◆ **WHAT IS BEING ASKED**:
Give the lines again exactly, from the one holding "brown cutting board [156,113,208,178]" to the last line of the listing below, both ends included and nothing added.

_____

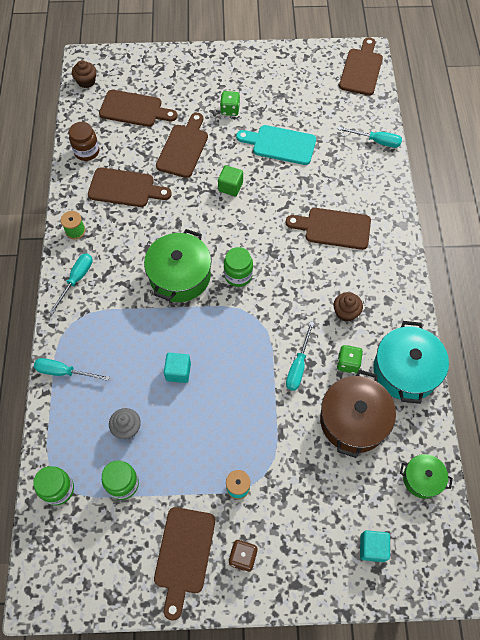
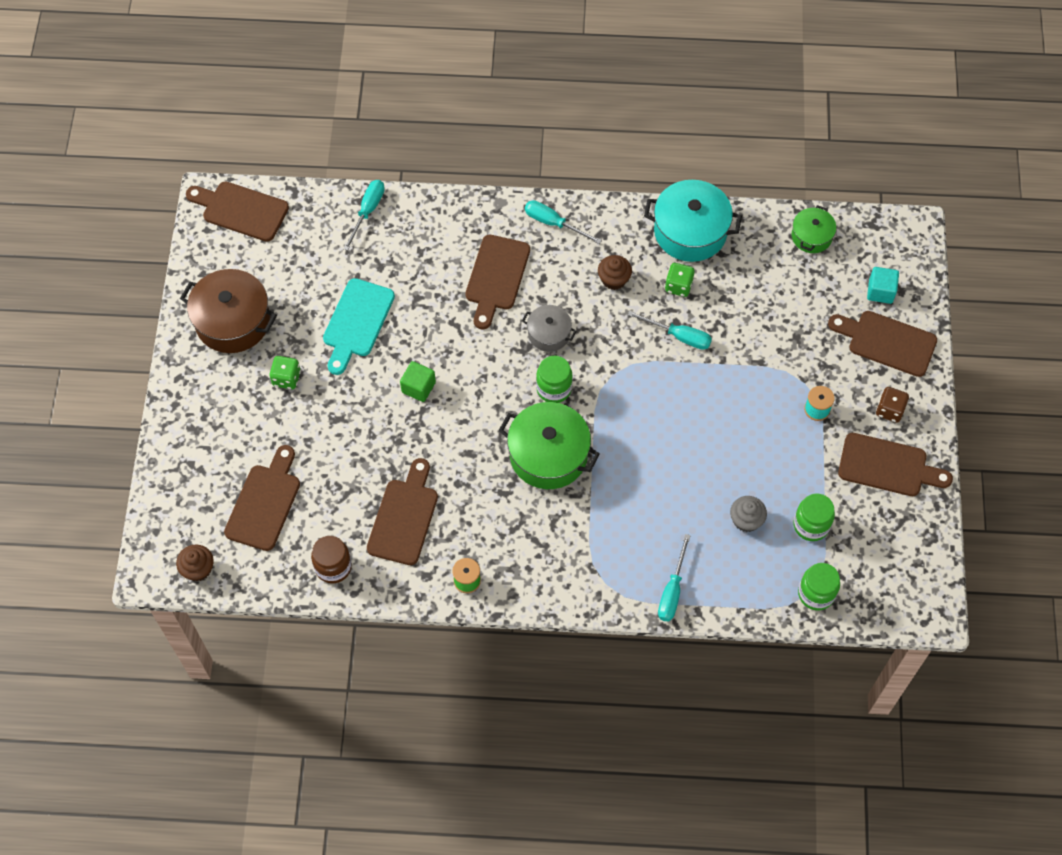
camera: 85 degrees left, 0 degrees up
turquoise screwdriver [49,254,93,314] -> turquoise screwdriver moved to [525,200,602,244]
brown cutting board [156,113,208,178] -> brown cutting board moved to [828,311,937,377]
turquoise cube [164,353,191,383] -> none
brown pot [320,370,396,458] -> brown pot moved to [180,269,277,353]
none -> grey pot [522,305,577,352]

_____

◆ **YOUR RESPONSE**:
brown cutting board [156,113,208,178] -> brown cutting board moved to [828,311,937,377]
turquoise cube [164,353,191,383] -> none
brown pot [320,370,396,458] -> brown pot moved to [180,269,277,353]
none -> grey pot [522,305,577,352]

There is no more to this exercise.